Saved entries
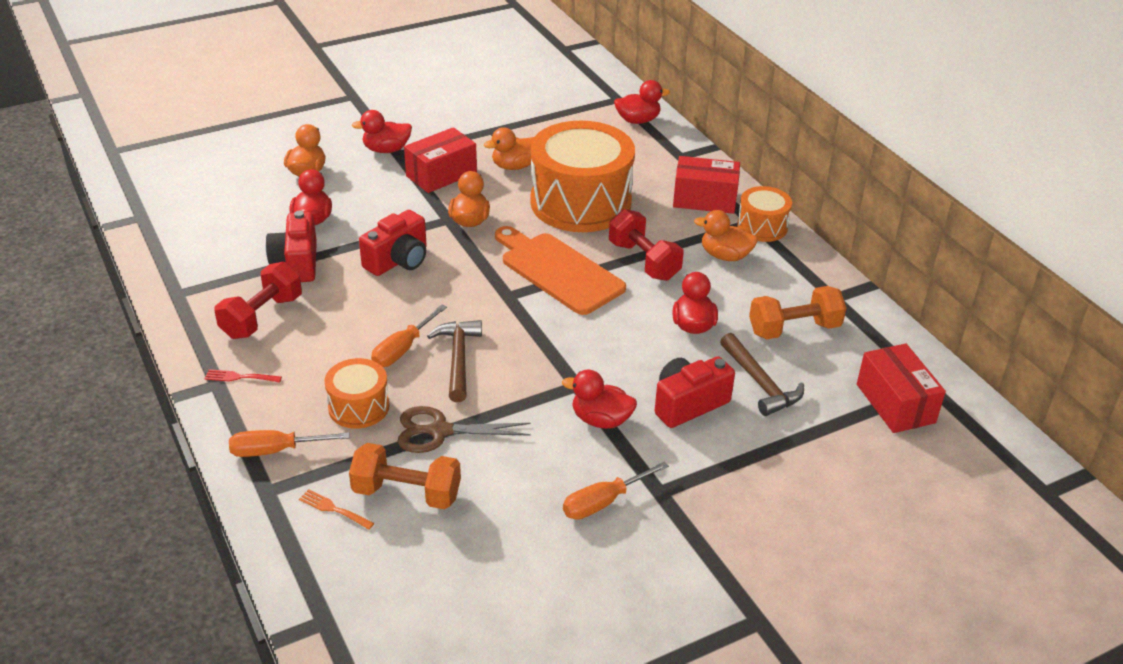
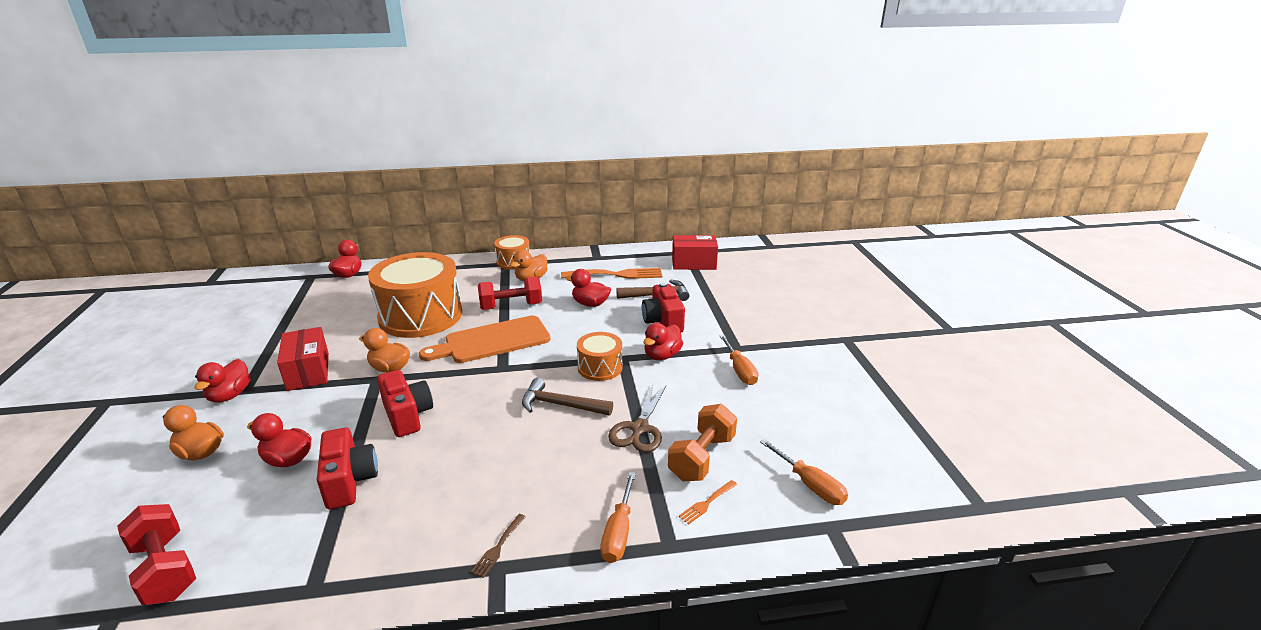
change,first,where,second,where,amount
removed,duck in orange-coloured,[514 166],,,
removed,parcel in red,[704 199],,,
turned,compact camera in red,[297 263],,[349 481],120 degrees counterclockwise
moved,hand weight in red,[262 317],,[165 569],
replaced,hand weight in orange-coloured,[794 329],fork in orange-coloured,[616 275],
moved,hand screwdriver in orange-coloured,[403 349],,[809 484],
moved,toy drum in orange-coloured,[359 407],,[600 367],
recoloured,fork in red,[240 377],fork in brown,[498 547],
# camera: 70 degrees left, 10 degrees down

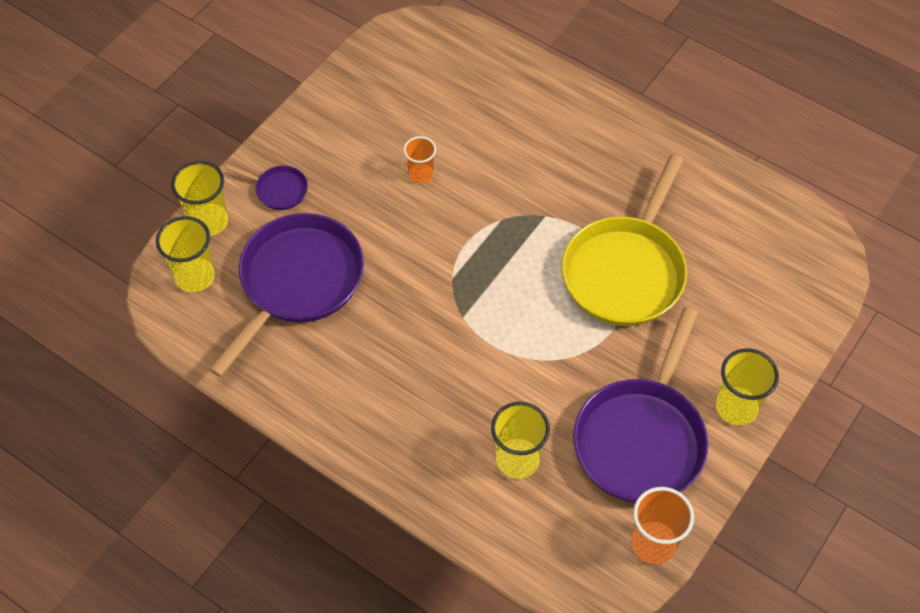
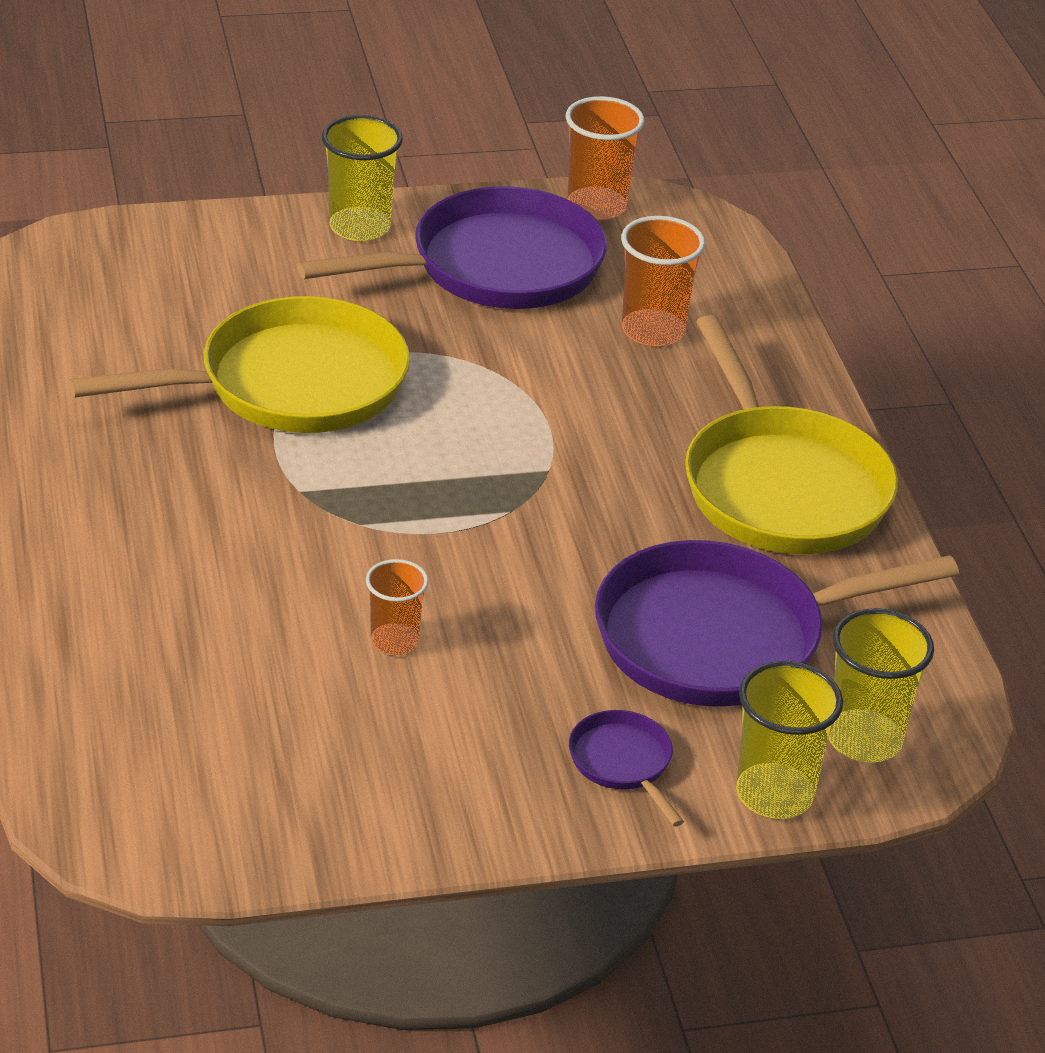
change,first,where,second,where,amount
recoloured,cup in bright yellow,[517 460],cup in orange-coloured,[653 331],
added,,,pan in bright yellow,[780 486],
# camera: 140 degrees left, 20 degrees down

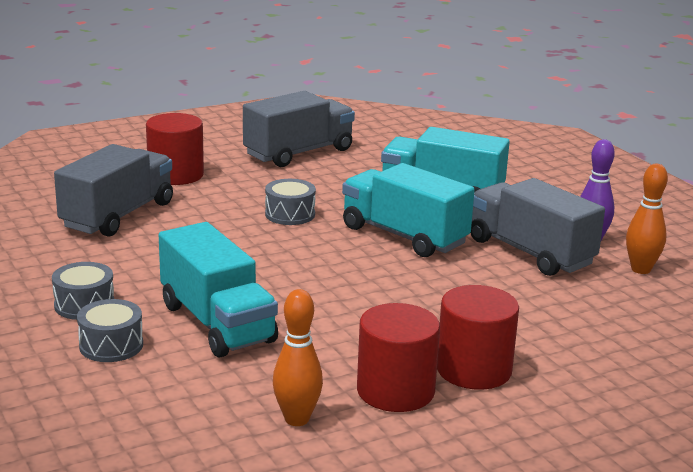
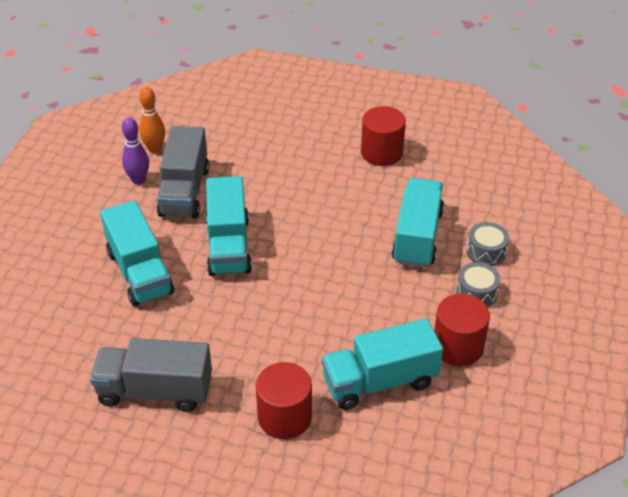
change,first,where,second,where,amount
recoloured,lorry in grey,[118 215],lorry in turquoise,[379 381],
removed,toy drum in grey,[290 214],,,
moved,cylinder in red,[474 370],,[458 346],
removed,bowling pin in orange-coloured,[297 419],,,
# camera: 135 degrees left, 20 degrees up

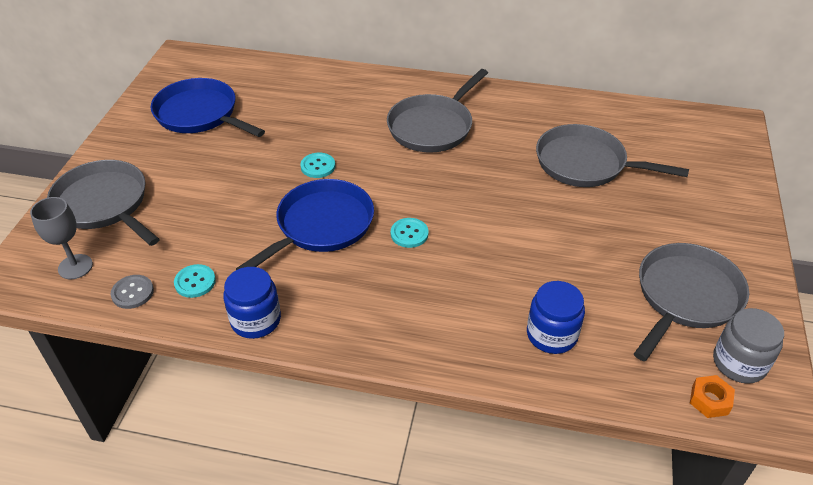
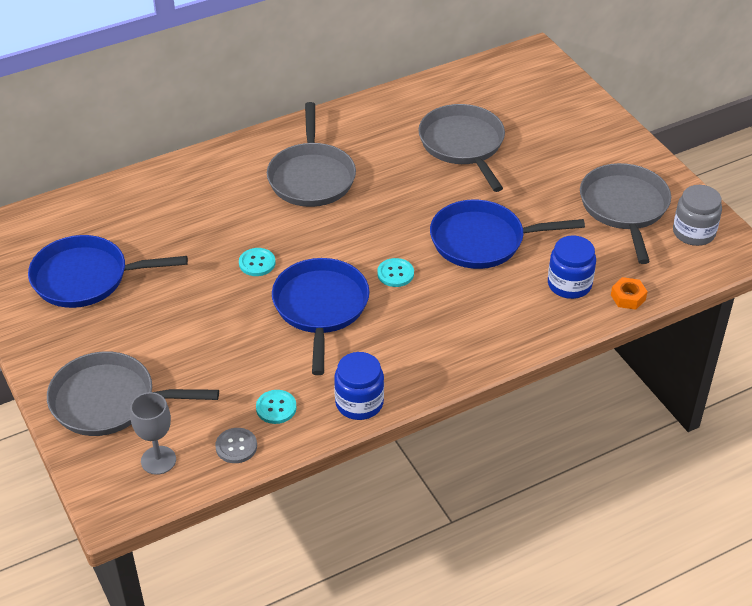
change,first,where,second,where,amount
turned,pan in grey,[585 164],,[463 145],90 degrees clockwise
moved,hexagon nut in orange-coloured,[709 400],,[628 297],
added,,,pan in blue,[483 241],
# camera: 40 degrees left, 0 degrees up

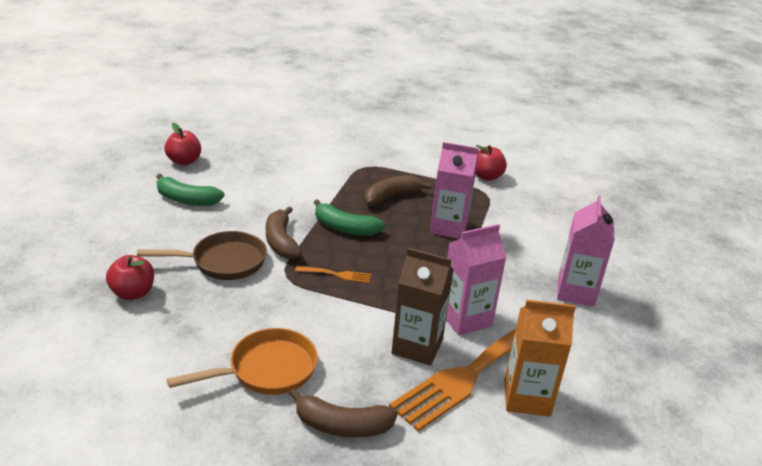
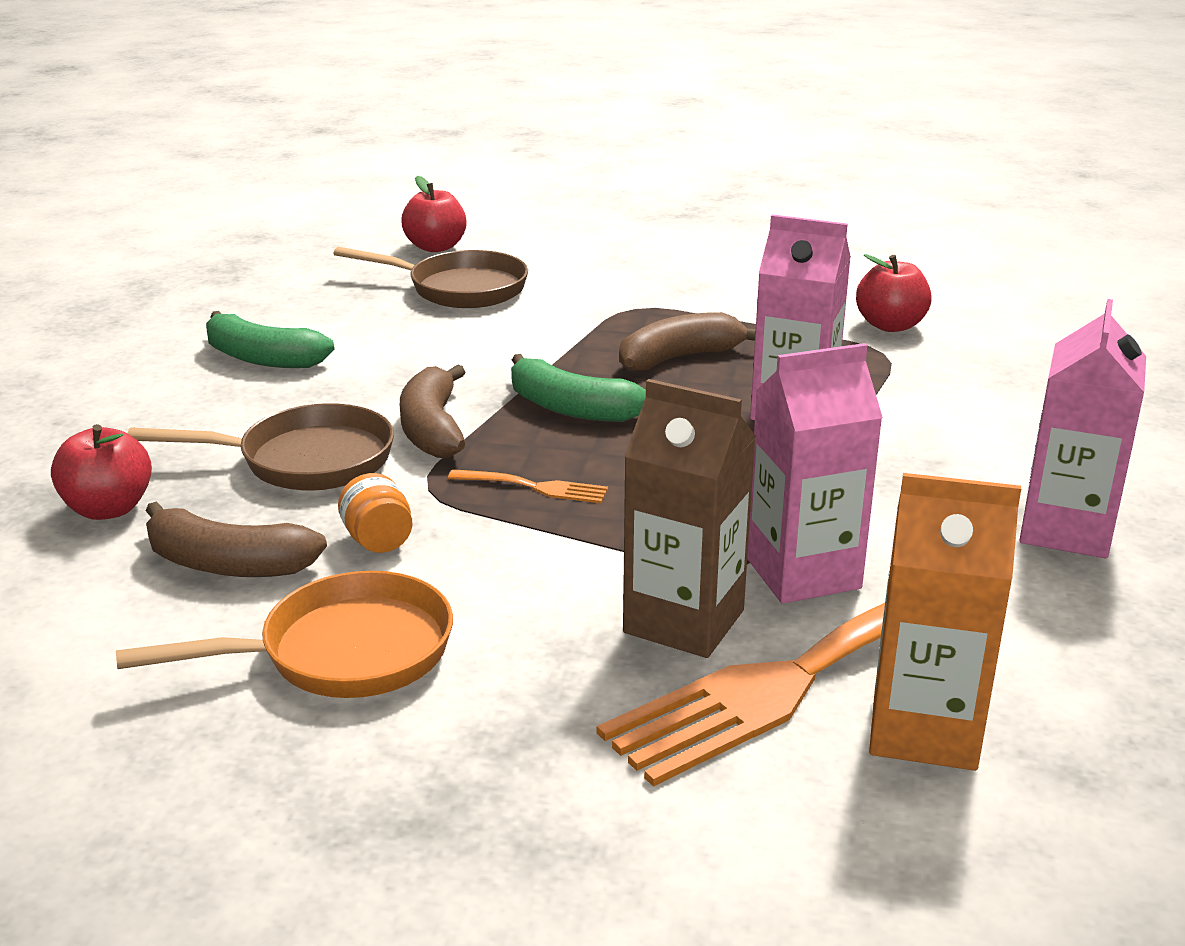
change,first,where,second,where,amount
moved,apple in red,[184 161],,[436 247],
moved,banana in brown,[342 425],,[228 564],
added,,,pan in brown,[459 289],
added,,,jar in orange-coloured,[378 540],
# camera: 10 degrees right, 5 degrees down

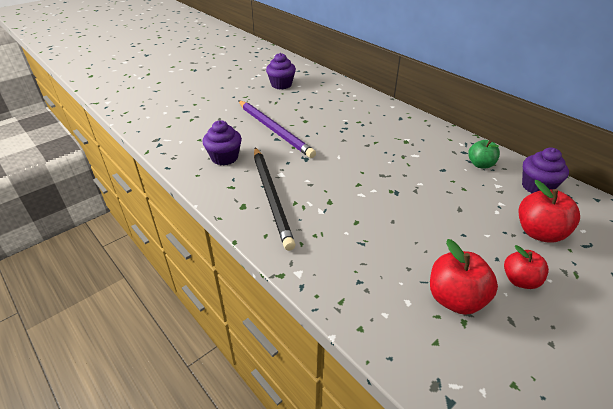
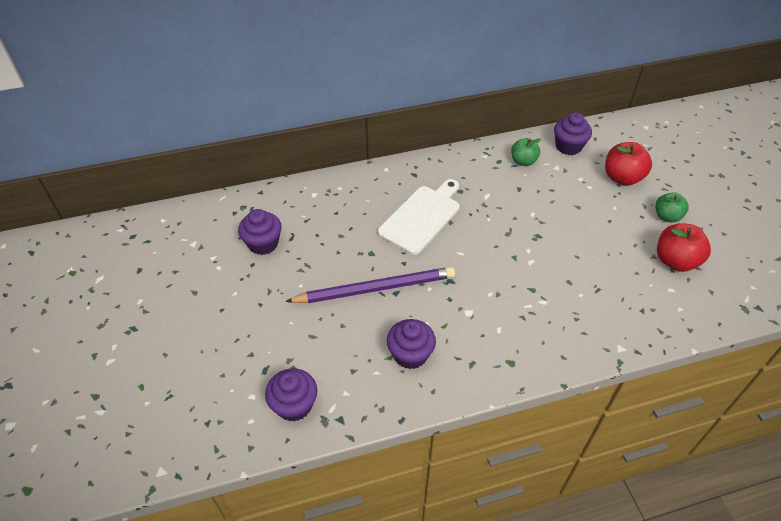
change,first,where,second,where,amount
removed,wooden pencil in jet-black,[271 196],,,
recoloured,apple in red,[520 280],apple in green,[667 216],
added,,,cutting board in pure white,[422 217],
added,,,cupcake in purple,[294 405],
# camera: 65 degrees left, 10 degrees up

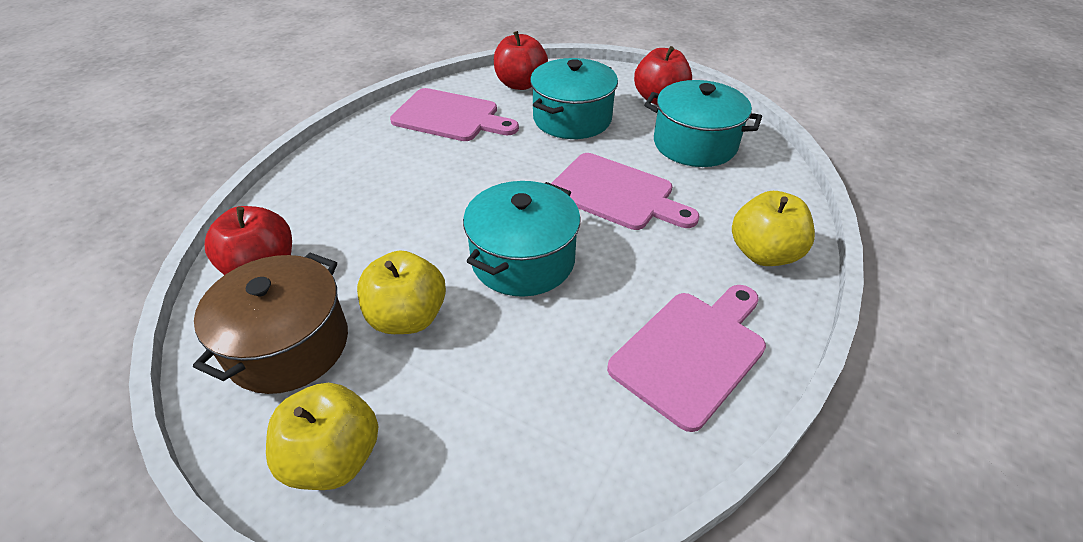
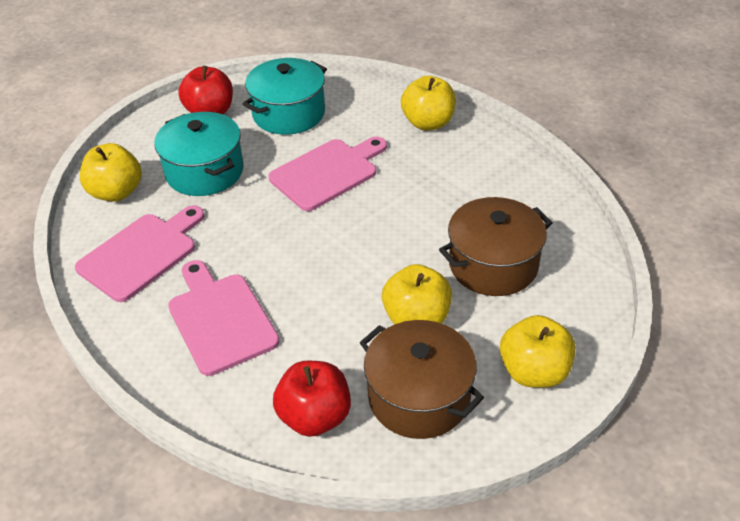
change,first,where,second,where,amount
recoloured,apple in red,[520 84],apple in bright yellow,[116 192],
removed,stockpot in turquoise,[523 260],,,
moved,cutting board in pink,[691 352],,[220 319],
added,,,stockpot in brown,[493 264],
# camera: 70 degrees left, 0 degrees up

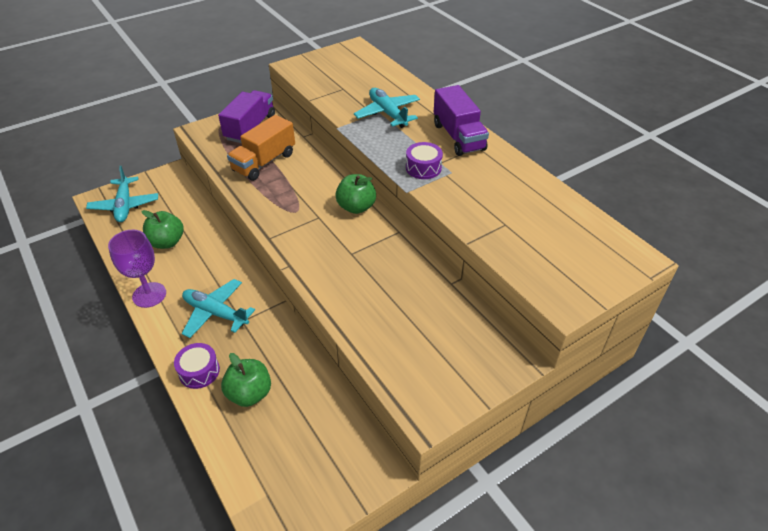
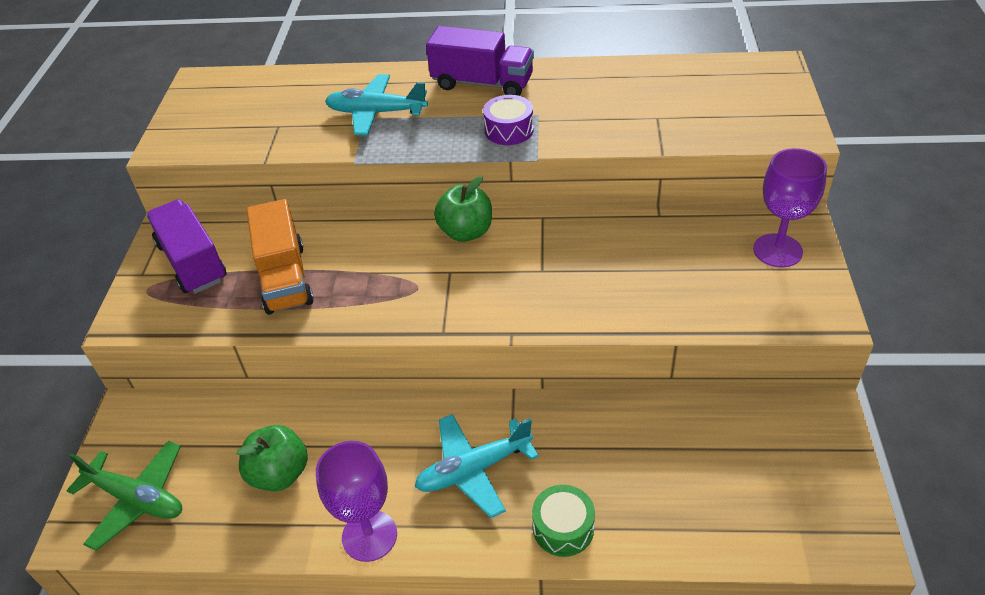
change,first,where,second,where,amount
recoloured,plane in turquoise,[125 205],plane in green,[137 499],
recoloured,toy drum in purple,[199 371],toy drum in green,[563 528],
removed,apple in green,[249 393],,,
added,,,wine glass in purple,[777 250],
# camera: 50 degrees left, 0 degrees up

__YOUR TASK__: Only an exact copy of the entries, with no pictures, is expected as the answer.

__ANSWER TO THE EXERCISE__:
change,first,where,second,where,amount
removed,duck in orange-coloured,[514 166],,,
removed,parcel in red,[704 199],,,
turned,compact camera in red,[297 263],,[349 481],120 degrees counterclockwise
moved,hand weight in red,[262 317],,[165 569],
replaced,hand weight in orange-coloured,[794 329],fork in orange-coloured,[616 275],
moved,hand screwdriver in orange-coloured,[403 349],,[809 484],
moved,toy drum in orange-coloured,[359 407],,[600 367],
recoloured,fork in red,[240 377],fork in brown,[498 547],
# camera: 70 degrees left, 10 degrees down

change,first,where,second,where,amount
recoloured,cup in bright yellow,[517 460],cup in orange-coloured,[653 331],
added,,,pan in bright yellow,[780 486],
# camera: 140 degrees left, 20 degrees down

change,first,where,second,where,amount
recoloured,lorry in grey,[118 215],lorry in turquoise,[379 381],
removed,toy drum in grey,[290 214],,,
moved,cylinder in red,[474 370],,[458 346],
removed,bowling pin in orange-coloured,[297 419],,,
# camera: 135 degrees left, 20 degrees up

change,first,where,second,where,amount
turned,pan in grey,[585 164],,[463 145],90 degrees clockwise
moved,hexagon nut in orange-coloured,[709 400],,[628 297],
added,,,pan in blue,[483 241],
# camera: 40 degrees left, 0 degrees up

change,first,where,second,where,amount
moved,apple in red,[184 161],,[436 247],
moved,banana in brown,[342 425],,[228 564],
added,,,pan in brown,[459 289],
added,,,jar in orange-coloured,[378 540],
# camera: 10 degrees right, 5 degrees down

change,first,where,second,where,amount
removed,wooden pencil in jet-black,[271 196],,,
recoloured,apple in red,[520 280],apple in green,[667 216],
added,,,cutting board in pure white,[422 217],
added,,,cupcake in purple,[294 405],
# camera: 65 degrees left, 10 degrees up

change,first,where,second,where,amount
recoloured,apple in red,[520 84],apple in bright yellow,[116 192],
removed,stockpot in turquoise,[523 260],,,
moved,cutting board in pink,[691 352],,[220 319],
added,,,stockpot in brown,[493 264],
# camera: 70 degrees left, 0 degrees up

change,first,where,second,where,amount
recoloured,plane in turquoise,[125 205],plane in green,[137 499],
recoloured,toy drum in purple,[199 371],toy drum in green,[563 528],
removed,apple in green,[249 393],,,
added,,,wine glass in purple,[777 250],
# camera: 50 degrees left, 0 degrees up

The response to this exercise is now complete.